**What is being asked:**
Repeat each entry below exactly as it stands.

Items listed in a dataset:

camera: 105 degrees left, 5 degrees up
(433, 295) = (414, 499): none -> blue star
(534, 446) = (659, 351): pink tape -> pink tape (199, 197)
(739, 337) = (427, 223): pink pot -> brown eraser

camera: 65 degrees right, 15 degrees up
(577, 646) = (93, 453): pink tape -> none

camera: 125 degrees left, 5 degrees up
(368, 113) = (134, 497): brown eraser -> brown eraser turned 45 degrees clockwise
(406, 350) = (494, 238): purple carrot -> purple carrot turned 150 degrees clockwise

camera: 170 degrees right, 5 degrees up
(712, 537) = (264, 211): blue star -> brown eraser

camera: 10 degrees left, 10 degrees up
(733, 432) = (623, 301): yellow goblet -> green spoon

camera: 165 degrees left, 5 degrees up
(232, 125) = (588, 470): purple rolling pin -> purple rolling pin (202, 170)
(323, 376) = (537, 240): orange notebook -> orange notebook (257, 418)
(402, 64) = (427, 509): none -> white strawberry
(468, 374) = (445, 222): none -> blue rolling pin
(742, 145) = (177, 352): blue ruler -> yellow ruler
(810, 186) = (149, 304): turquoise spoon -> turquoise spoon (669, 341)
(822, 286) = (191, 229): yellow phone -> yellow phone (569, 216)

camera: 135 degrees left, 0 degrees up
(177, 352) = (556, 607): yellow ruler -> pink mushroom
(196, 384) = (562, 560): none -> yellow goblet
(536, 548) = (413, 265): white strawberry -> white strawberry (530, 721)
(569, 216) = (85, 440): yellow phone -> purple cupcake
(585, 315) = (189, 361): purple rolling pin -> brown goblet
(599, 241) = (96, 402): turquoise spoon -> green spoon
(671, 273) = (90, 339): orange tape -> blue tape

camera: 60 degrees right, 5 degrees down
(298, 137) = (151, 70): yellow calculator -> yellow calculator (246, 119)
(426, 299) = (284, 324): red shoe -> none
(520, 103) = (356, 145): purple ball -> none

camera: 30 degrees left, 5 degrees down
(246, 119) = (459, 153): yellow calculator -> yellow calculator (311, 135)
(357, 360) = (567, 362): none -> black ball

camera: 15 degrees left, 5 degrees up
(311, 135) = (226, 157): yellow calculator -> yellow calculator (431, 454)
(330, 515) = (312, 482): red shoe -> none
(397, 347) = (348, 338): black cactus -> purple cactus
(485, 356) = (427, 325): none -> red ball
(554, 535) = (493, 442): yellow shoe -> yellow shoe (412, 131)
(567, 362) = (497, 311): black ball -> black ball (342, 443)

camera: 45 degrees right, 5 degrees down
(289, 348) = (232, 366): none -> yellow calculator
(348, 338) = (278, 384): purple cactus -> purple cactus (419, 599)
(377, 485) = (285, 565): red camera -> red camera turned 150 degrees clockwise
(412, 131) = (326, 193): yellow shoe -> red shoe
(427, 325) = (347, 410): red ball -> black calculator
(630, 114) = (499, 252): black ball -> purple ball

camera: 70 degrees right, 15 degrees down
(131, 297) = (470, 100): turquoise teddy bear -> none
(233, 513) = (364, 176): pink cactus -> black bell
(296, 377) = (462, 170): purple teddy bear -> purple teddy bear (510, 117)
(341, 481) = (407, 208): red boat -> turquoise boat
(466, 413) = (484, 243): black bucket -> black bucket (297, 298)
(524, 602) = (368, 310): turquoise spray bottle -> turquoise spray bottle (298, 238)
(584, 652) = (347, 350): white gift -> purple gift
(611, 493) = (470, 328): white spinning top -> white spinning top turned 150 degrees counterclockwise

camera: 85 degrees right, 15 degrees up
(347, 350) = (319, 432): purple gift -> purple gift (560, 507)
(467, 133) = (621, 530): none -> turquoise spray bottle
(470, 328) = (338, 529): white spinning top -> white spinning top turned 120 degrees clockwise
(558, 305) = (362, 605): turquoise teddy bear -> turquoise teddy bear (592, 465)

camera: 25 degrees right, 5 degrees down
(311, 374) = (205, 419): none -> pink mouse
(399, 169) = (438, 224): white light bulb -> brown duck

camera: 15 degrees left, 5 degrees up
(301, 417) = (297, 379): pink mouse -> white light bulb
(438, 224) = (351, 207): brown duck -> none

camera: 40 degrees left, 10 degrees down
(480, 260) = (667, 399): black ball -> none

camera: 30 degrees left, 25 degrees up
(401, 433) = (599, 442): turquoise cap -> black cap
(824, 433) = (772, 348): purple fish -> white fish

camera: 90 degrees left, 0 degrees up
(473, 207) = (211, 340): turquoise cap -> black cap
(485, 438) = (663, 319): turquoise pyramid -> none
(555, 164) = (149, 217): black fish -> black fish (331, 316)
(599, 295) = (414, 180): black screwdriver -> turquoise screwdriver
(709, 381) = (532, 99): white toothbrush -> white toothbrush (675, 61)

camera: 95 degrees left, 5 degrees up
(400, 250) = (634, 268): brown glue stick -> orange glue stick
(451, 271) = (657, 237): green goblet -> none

**Completed exercise:**
camera: 105 degrees left, 5 degrees up
(433, 295) = (414, 499): none -> blue star
(534, 446) = (659, 351): pink tape -> pink tape (199, 197)
(739, 337) = (427, 223): pink pot -> brown eraser

camera: 65 degrees right, 15 degrees up
(577, 646) = (93, 453): pink tape -> none

camera: 125 degrees left, 5 degrees up
(368, 113) = (134, 497): brown eraser -> brown eraser turned 45 degrees clockwise
(406, 350) = (494, 238): purple carrot -> purple carrot turned 150 degrees clockwise

camera: 170 degrees right, 5 degrees up
(712, 537) = (264, 211): blue star -> brown eraser

camera: 10 degrees left, 10 degrees up
(733, 432) = (623, 301): yellow goblet -> green spoon

camera: 165 degrees left, 5 degrees up
(232, 125) = (588, 470): purple rolling pin -> purple rolling pin (202, 170)
(323, 376) = (537, 240): orange notebook -> orange notebook (257, 418)
(402, 64) = (427, 509): none -> white strawberry
(468, 374) = (445, 222): none -> blue rolling pin
(742, 145) = (177, 352): blue ruler -> yellow ruler
(810, 186) = (149, 304): turquoise spoon -> turquoise spoon (669, 341)
(822, 286) = (191, 229): yellow phone -> yellow phone (569, 216)

camera: 135 degrees left, 0 degrees up
(177, 352) = (556, 607): yellow ruler -> pink mushroom
(196, 384) = (562, 560): none -> yellow goblet
(536, 548) = (413, 265): white strawberry -> white strawberry (530, 721)
(569, 216) = (85, 440): yellow phone -> purple cupcake
(585, 315) = (189, 361): purple rolling pin -> brown goblet
(599, 241) = (96, 402): turquoise spoon -> green spoon
(671, 273) = (90, 339): orange tape -> blue tape

camera: 60 degrees right, 5 degrees down
(298, 137) = (151, 70): yellow calculator -> yellow calculator (246, 119)
(426, 299) = (284, 324): red shoe -> none
(520, 103) = (356, 145): purple ball -> none

camera: 30 degrees left, 5 degrees down
(246, 119) = (459, 153): yellow calculator -> yellow calculator (311, 135)
(357, 360) = (567, 362): none -> black ball

camera: 15 degrees left, 5 degrees up
(311, 135) = (226, 157): yellow calculator -> yellow calculator (431, 454)
(330, 515) = (312, 482): red shoe -> none
(397, 347) = (348, 338): black cactus -> purple cactus
(485, 356) = (427, 325): none -> red ball
(554, 535) = (493, 442): yellow shoe -> yellow shoe (412, 131)
(567, 362) = (497, 311): black ball -> black ball (342, 443)

camera: 45 degrees right, 5 degrees down
(289, 348) = (232, 366): none -> yellow calculator
(348, 338) = (278, 384): purple cactus -> purple cactus (419, 599)
(377, 485) = (285, 565): red camera -> red camera turned 150 degrees clockwise
(412, 131) = (326, 193): yellow shoe -> red shoe
(427, 325) = (347, 410): red ball -> black calculator
(630, 114) = (499, 252): black ball -> purple ball

camera: 70 degrees right, 15 degrees down
(131, 297) = (470, 100): turquoise teddy bear -> none
(233, 513) = (364, 176): pink cactus -> black bell
(296, 377) = (462, 170): purple teddy bear -> purple teddy bear (510, 117)
(341, 481) = (407, 208): red boat -> turquoise boat
(466, 413) = (484, 243): black bucket -> black bucket (297, 298)
(524, 602) = (368, 310): turquoise spray bottle -> turquoise spray bottle (298, 238)
(584, 652) = (347, 350): white gift -> purple gift
(611, 493) = (470, 328): white spinning top -> white spinning top turned 150 degrees counterclockwise

camera: 85 degrees right, 15 degrees up
(347, 350) = (319, 432): purple gift -> purple gift (560, 507)
(467, 133) = (621, 530): none -> turquoise spray bottle
(470, 328) = (338, 529): white spinning top -> white spinning top turned 120 degrees clockwise
(558, 305) = (362, 605): turquoise teddy bear -> turquoise teddy bear (592, 465)

camera: 25 degrees right, 5 degrees down
(311, 374) = (205, 419): none -> pink mouse
(399, 169) = (438, 224): white light bulb -> brown duck

camera: 15 degrees left, 5 degrees up
(301, 417) = (297, 379): pink mouse -> white light bulb
(438, 224) = (351, 207): brown duck -> none

camera: 40 degrees left, 10 degrees down
(480, 260) = (667, 399): black ball -> none

camera: 30 degrees left, 25 degrees up
(401, 433) = (599, 442): turquoise cap -> black cap
(824, 433) = (772, 348): purple fish -> white fish

camera: 90 degrees left, 0 degrees up
(473, 207) = (211, 340): turquoise cap -> black cap
(485, 438) = (663, 319): turquoise pyramid -> none
(555, 164) = (149, 217): black fish -> black fish (331, 316)
(599, 295) = (414, 180): black screwdriver -> turquoise screwdriver
(709, 381) = (532, 99): white toothbrush -> white toothbrush (675, 61)

camera: 95 degrees left, 5 degrees up
(400, 250) = (634, 268): brown glue stick -> orange glue stick
(451, 271) = (657, 237): green goblet -> none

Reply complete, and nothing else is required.